*** RECORDS FOR THE TASK Section Begins ***
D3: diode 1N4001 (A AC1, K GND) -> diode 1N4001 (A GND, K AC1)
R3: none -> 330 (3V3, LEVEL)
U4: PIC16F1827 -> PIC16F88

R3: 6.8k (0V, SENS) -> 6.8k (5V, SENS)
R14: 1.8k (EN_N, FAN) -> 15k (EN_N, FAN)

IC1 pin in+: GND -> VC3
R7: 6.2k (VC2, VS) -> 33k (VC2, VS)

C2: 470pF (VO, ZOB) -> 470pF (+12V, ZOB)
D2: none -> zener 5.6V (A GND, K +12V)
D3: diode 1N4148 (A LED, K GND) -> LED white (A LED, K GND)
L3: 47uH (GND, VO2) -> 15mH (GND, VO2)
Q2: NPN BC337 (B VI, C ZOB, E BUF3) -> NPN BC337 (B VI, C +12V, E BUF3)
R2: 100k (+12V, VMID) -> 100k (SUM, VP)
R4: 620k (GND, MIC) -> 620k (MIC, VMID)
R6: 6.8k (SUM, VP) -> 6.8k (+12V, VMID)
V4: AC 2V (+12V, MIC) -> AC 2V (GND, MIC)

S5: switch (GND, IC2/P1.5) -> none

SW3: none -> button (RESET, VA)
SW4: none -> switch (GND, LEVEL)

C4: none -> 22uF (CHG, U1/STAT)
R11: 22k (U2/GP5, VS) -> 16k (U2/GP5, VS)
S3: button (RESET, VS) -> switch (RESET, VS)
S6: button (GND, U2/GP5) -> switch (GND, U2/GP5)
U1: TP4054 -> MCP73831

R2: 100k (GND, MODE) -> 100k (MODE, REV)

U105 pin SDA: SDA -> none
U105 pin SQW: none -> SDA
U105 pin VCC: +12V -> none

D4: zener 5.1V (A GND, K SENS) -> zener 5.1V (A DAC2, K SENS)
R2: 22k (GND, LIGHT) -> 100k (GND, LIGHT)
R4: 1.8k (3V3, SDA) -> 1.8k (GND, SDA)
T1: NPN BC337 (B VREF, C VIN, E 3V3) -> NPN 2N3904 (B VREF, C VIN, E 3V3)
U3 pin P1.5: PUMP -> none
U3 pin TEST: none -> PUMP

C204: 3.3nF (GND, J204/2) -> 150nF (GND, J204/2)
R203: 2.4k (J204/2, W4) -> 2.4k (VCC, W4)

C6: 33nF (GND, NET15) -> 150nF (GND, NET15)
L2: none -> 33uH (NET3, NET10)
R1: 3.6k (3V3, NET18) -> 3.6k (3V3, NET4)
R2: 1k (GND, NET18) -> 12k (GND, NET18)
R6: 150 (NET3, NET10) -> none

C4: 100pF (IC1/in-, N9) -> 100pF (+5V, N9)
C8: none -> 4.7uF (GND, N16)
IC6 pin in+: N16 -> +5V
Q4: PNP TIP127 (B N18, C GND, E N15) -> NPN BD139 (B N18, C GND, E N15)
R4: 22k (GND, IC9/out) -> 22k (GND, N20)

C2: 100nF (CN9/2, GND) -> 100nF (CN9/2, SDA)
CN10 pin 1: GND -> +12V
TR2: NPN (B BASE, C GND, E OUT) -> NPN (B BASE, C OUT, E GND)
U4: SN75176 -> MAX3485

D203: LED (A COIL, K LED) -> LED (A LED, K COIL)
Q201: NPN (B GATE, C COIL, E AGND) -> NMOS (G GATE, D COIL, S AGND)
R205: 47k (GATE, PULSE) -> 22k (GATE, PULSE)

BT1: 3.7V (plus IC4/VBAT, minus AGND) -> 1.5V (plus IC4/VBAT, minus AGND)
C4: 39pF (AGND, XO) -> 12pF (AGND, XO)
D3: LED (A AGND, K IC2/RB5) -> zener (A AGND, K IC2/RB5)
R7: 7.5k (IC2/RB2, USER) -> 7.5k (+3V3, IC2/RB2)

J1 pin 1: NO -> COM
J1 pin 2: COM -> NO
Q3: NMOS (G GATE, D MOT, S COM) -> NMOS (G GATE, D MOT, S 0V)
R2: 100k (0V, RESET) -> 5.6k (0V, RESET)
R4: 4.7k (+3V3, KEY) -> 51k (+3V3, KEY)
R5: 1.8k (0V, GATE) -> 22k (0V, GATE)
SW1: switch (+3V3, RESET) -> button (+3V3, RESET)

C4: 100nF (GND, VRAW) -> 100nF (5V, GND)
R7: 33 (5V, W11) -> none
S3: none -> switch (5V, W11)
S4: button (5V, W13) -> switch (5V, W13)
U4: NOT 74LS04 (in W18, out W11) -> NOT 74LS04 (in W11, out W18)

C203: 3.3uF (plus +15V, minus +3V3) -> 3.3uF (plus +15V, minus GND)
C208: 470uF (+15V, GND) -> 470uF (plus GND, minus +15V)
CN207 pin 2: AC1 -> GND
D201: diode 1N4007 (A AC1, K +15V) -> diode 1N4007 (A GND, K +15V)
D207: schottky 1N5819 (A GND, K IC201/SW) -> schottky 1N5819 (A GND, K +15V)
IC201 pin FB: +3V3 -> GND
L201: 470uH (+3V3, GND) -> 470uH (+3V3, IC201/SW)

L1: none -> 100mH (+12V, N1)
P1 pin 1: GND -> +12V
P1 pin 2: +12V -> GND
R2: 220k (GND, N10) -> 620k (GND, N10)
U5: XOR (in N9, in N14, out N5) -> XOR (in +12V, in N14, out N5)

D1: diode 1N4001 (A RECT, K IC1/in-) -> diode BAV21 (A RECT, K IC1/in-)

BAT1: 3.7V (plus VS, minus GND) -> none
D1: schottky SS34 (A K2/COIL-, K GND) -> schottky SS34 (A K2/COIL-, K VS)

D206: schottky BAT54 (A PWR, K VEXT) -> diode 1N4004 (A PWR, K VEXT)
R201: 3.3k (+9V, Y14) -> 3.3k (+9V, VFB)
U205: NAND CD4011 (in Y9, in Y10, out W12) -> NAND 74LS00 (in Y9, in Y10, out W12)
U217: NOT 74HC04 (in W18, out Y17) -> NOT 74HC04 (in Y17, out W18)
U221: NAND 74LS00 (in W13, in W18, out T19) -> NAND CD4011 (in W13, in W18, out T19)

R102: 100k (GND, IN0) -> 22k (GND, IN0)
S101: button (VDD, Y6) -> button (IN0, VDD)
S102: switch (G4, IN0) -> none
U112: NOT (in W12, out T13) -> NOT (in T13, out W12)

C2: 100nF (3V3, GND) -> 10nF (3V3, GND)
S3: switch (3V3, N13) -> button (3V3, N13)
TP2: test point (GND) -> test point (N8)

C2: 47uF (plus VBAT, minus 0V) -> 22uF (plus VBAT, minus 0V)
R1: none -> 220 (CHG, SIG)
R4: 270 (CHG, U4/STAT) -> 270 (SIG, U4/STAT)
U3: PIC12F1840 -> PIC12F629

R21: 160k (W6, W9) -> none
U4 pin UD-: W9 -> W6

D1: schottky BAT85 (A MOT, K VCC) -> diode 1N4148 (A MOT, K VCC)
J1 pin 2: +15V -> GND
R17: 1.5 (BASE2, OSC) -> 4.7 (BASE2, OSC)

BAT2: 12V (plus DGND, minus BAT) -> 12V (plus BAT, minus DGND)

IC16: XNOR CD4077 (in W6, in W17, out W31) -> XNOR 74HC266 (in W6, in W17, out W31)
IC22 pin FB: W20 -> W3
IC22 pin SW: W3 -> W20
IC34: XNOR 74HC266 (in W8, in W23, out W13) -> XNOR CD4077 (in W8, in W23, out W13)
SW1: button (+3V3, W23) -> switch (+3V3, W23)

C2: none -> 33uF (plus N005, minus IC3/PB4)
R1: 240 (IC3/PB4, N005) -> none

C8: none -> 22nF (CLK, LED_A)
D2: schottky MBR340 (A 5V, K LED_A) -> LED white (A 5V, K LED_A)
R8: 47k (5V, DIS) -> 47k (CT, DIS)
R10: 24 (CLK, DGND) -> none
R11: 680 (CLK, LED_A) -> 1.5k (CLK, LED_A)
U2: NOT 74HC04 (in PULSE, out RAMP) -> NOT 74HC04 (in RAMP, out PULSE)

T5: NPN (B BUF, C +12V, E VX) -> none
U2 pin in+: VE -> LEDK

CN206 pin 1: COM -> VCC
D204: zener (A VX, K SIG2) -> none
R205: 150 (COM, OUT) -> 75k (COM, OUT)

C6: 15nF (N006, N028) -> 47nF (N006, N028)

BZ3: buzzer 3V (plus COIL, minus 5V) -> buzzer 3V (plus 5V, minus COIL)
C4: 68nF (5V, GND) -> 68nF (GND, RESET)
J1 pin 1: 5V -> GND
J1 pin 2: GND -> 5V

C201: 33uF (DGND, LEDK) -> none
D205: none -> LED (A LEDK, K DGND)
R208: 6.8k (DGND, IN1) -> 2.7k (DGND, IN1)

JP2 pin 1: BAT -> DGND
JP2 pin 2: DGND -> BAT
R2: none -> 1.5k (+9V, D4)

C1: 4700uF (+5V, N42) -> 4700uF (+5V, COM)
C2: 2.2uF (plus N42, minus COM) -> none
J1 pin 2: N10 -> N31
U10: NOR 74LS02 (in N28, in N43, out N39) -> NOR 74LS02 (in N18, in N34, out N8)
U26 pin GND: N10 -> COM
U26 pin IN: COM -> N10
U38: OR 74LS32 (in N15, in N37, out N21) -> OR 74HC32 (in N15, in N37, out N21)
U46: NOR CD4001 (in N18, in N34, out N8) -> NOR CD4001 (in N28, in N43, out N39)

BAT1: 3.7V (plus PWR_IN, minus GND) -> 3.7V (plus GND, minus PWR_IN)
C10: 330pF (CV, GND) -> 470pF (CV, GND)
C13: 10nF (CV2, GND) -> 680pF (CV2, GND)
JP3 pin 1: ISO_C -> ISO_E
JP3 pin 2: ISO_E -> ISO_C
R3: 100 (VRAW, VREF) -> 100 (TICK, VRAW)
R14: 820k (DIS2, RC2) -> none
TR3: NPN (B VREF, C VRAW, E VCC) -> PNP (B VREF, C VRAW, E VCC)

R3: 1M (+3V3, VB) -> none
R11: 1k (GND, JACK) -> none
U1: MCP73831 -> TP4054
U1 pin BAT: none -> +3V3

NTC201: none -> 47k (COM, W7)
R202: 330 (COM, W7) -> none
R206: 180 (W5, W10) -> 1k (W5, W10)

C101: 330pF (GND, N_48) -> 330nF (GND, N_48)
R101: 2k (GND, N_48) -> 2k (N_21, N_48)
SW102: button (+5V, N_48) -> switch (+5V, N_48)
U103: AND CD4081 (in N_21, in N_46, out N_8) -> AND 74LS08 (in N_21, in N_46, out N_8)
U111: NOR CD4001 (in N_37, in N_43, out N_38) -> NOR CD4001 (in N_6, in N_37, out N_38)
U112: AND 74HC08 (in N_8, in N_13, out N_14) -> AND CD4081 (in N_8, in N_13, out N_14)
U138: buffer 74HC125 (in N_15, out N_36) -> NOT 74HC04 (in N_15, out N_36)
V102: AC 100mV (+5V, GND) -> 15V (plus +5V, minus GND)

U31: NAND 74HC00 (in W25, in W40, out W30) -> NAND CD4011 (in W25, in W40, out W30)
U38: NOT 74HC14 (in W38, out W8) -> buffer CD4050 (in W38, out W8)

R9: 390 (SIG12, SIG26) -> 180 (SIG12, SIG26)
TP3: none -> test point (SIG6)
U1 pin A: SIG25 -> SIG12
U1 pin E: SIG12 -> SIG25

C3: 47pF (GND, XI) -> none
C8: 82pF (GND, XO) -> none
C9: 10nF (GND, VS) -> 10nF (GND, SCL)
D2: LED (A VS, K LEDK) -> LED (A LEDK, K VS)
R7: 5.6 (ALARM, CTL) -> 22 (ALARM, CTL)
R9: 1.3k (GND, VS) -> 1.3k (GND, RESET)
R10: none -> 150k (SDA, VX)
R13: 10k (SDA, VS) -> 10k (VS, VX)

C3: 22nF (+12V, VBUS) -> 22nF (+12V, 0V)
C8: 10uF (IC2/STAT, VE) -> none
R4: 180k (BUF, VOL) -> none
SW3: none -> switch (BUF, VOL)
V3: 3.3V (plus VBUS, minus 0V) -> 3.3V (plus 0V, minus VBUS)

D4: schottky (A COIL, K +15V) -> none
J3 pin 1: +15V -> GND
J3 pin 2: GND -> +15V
*** RECORDS FOR THE TASK Section Ends ***
EXERCISE DIRECTIONS
Looking at the data above, show all lines where the word "white" occurs.

ANSWER SECTION
D3: diode 1N4148 (A LED, K GND) -> LED white (A LED, K GND)
D2: schottky MBR340 (A 5V, K LED_A) -> LED white (A 5V, K LED_A)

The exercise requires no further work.